##### Data for review

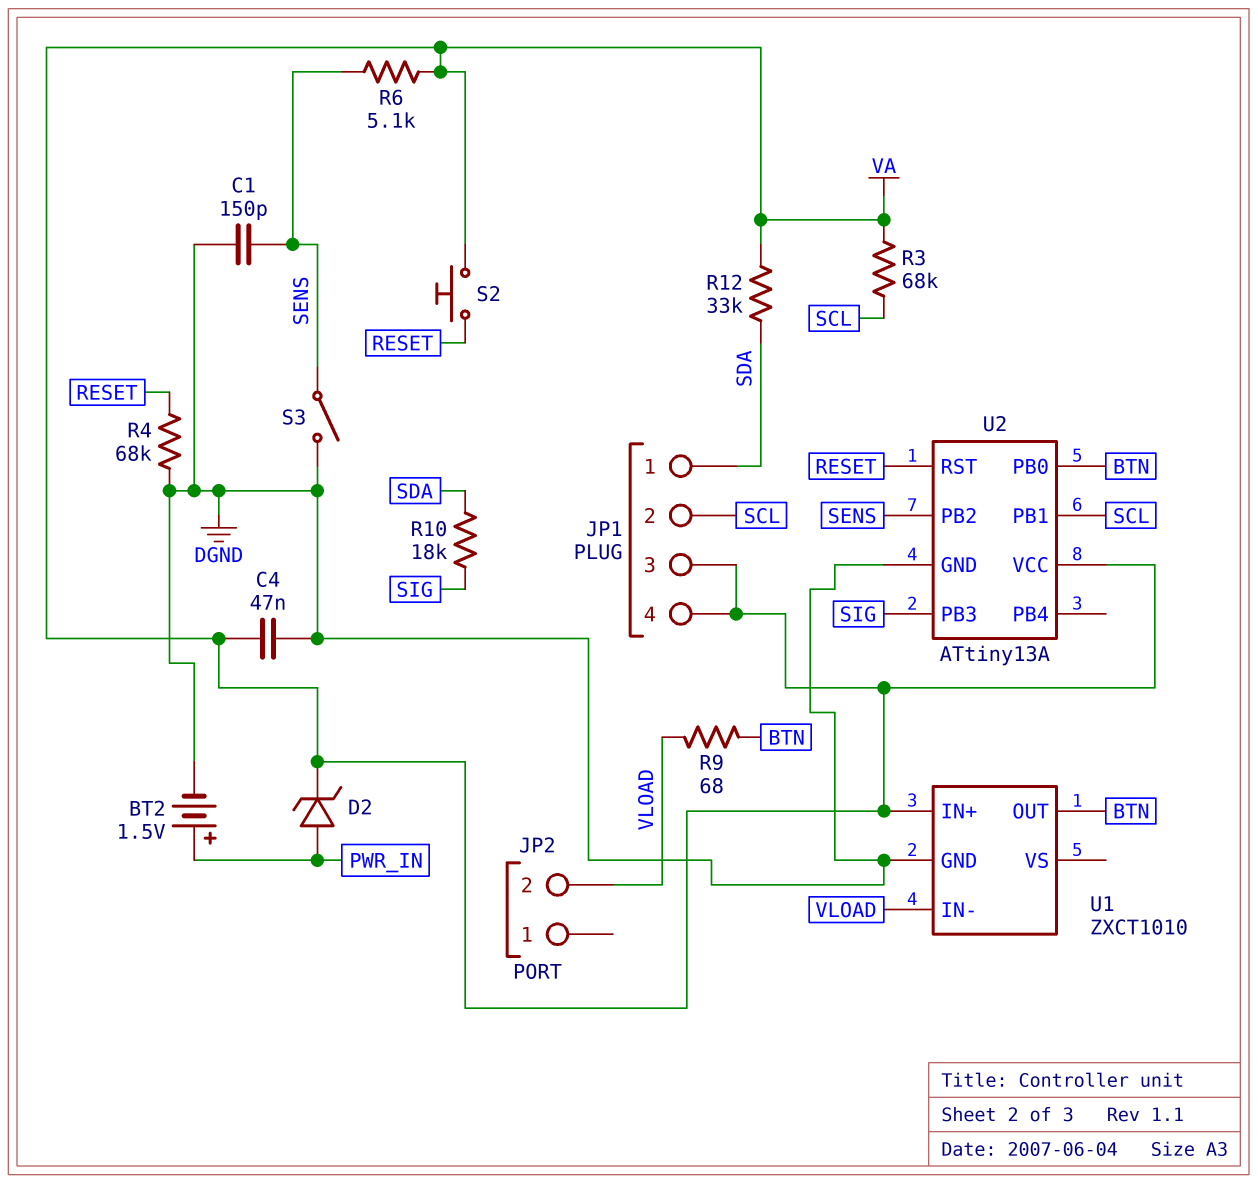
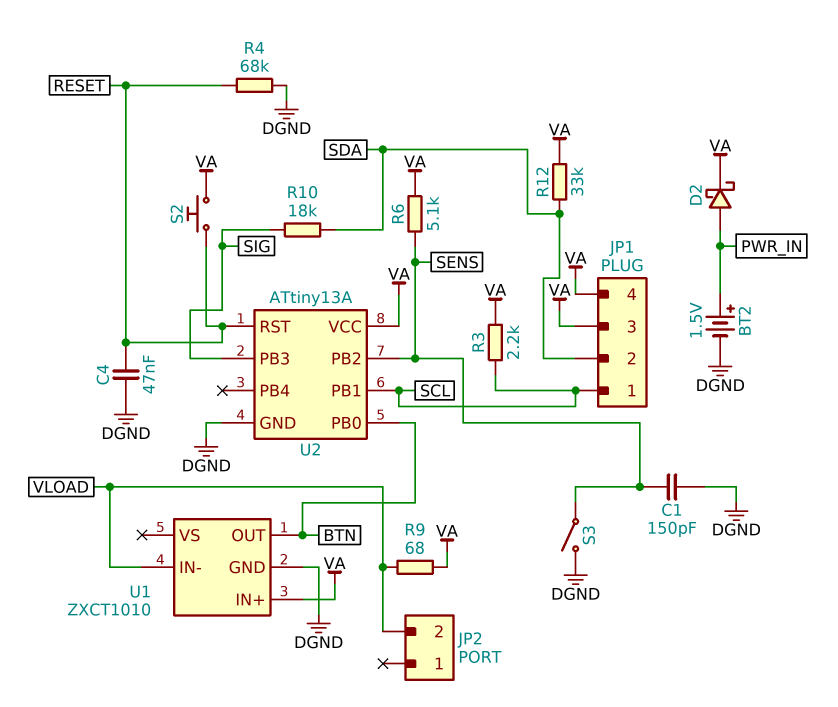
C4: 47nF (DGND, VA) -> 47nF (DGND, RESET)
D2: zener (A PWR_IN, K VA) -> schottky (A PWR_IN, K VA)
JP1 pin 1: SDA -> SCL
JP1 pin 2: SCL -> SDA
R3: 68k (SCL, VA) -> 2.2k (SCL, VA)
R9: 68 (BTN, VLOAD) -> 68 (VA, VLOAD)

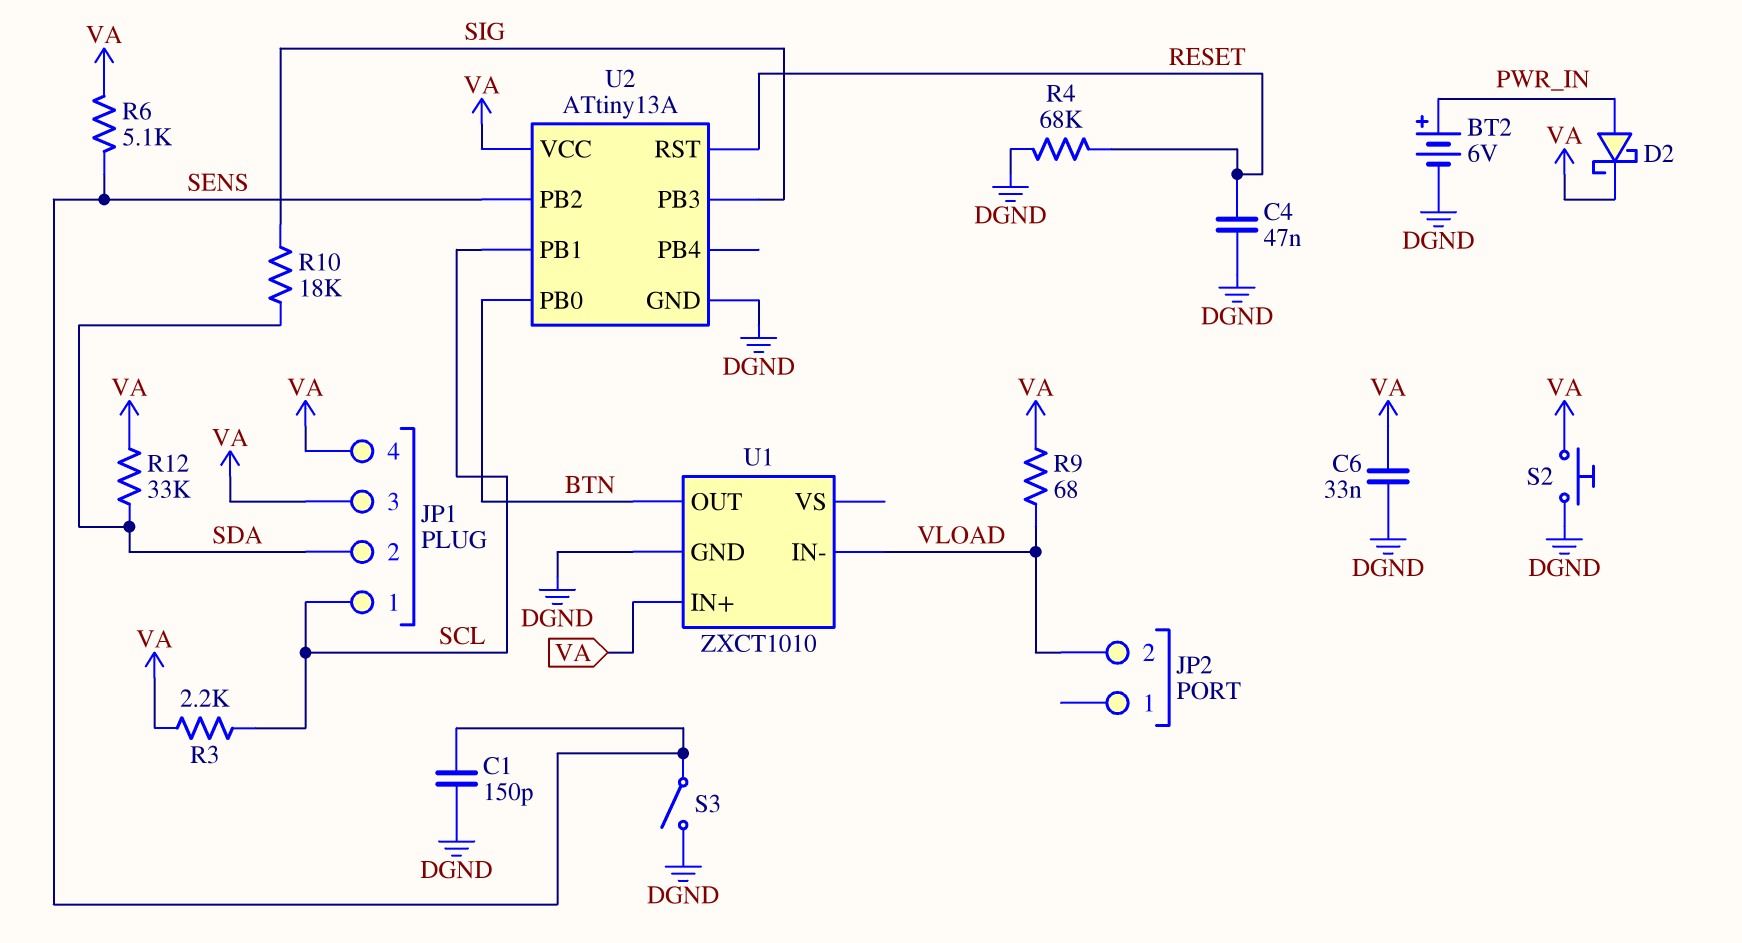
BT2: 1.5V (plus PWR_IN, minus DGND) -> 6V (plus PWR_IN, minus DGND)
C6: none -> 33nF (DGND, VA)
S2: button (RESET, VA) -> button (DGND, VA)

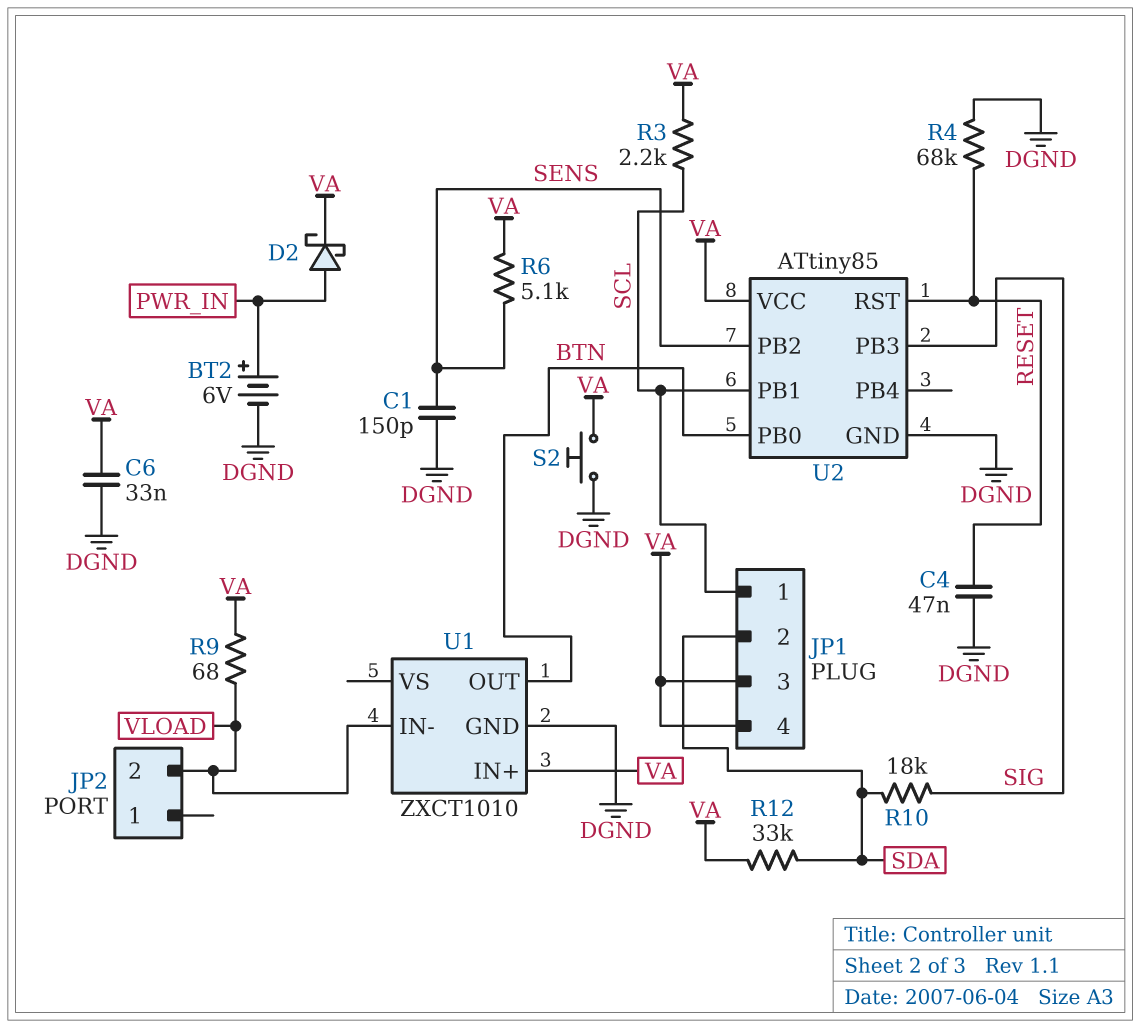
S3: switch (DGND, SENS) -> none
U2: ATtiny13A -> ATtiny85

##########

What the exercise asks: Please work out how many lines of the records contain "DGND" and give only that number.

Exercise response: 5